▶ [EXERCISE AIM]
In the material below, list every line carrying the string "drum".

▶ [DATA RECORDS]
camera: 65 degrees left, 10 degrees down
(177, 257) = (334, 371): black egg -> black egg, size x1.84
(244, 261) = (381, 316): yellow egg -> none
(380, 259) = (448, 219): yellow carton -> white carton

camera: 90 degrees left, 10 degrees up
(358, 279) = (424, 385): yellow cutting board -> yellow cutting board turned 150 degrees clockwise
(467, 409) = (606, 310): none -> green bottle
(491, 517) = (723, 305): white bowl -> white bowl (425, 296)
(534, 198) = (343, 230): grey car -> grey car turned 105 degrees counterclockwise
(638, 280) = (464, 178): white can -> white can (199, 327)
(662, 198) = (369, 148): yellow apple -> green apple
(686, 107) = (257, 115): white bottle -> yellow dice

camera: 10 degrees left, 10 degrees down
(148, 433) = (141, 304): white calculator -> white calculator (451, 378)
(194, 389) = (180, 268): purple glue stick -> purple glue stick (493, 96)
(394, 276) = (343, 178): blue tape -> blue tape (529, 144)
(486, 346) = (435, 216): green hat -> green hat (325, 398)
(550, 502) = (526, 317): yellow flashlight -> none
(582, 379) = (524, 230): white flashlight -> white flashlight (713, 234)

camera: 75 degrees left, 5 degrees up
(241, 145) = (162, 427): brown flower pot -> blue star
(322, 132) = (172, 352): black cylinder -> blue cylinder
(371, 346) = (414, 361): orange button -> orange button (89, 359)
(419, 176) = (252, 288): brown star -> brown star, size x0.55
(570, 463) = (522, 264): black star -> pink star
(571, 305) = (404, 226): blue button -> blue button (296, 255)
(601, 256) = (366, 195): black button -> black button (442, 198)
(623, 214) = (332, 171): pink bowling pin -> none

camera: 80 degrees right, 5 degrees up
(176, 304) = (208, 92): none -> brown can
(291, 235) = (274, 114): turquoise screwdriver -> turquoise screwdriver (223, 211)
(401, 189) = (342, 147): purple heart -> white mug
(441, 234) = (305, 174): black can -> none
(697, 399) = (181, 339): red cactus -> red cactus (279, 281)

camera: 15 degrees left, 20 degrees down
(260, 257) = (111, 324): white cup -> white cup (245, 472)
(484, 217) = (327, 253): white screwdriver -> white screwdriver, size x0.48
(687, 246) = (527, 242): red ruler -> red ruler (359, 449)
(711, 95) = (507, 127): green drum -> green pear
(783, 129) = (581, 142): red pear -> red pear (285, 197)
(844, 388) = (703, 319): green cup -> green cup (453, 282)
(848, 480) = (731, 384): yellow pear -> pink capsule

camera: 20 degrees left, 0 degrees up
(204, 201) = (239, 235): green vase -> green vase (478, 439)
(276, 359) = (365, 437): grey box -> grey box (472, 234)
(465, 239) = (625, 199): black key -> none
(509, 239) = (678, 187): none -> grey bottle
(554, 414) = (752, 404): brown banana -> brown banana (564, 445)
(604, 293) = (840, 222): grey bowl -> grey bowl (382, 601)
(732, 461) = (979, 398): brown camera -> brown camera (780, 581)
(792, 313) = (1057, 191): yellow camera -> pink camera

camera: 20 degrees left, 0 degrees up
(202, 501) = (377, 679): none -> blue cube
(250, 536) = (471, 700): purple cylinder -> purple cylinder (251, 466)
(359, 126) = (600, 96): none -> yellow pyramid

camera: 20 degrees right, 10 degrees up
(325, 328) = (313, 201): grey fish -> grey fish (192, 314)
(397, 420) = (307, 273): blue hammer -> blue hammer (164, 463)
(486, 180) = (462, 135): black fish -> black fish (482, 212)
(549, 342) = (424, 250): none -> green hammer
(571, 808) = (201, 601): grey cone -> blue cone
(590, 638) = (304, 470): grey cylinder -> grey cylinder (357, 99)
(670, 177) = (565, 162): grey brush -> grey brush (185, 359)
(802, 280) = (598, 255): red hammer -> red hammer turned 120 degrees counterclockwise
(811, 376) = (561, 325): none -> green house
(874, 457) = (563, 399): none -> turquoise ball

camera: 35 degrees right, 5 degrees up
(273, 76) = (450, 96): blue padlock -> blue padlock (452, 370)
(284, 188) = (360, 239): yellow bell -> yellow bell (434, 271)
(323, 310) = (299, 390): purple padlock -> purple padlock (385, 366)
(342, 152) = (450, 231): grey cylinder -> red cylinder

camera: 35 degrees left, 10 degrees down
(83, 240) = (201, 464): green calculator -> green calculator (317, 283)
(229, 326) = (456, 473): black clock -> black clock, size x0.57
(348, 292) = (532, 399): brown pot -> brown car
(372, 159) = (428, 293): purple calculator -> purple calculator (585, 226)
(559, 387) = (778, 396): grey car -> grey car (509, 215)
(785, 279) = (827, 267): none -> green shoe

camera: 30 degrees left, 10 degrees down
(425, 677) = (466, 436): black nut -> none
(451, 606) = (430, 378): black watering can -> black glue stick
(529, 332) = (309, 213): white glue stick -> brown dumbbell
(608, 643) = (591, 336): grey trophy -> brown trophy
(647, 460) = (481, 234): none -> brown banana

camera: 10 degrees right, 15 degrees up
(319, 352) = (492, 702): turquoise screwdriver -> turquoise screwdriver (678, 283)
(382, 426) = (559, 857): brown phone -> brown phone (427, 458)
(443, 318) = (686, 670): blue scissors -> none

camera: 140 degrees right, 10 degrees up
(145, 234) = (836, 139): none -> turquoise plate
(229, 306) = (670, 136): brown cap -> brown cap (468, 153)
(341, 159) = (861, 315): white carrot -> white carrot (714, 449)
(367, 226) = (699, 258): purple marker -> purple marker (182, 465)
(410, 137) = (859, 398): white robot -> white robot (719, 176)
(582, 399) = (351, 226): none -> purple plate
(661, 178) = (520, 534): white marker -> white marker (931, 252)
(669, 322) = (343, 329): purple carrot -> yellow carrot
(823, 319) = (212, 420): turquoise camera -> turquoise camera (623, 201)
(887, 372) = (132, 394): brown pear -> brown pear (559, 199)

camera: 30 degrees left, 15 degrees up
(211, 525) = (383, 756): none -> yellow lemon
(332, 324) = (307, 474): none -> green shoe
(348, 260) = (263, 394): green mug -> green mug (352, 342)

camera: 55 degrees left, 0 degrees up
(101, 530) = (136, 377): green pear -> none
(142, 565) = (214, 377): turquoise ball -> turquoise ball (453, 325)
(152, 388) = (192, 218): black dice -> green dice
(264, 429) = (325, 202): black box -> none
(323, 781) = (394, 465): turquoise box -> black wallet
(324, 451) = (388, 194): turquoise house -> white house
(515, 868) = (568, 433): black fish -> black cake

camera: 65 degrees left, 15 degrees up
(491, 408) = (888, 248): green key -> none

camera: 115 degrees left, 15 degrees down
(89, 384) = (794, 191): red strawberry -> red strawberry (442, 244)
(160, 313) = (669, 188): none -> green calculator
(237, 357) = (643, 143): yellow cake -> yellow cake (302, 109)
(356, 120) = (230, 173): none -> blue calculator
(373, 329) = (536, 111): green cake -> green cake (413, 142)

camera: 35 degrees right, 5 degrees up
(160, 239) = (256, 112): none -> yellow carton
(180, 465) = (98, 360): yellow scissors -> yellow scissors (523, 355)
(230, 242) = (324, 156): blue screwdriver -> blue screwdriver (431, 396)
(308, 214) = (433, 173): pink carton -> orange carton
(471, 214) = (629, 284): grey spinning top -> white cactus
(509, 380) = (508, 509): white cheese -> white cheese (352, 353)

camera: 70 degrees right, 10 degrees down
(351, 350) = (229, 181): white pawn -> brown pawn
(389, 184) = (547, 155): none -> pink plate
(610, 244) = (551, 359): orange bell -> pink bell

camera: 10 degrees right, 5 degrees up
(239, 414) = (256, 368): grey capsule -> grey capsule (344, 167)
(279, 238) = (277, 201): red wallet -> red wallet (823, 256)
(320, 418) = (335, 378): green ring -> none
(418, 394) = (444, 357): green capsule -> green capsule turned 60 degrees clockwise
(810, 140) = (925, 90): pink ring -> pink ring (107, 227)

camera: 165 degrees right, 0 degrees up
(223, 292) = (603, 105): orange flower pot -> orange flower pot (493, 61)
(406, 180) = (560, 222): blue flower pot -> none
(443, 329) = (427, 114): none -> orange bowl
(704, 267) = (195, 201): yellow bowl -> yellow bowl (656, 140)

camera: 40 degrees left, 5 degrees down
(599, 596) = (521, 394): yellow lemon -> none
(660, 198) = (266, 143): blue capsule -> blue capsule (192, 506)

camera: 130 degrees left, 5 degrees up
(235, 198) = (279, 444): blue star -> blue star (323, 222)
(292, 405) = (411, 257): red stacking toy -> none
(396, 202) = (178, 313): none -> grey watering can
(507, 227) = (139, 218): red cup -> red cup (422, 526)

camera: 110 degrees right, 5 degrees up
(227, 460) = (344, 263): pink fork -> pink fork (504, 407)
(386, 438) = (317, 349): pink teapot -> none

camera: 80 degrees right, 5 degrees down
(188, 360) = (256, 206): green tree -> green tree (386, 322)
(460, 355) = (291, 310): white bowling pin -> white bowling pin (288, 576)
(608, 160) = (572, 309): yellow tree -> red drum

▶ [OUTPUT FOR THIS TASK]
(711, 95) = (507, 127): green drum -> green pear
(608, 160) = (572, 309): yellow tree -> red drum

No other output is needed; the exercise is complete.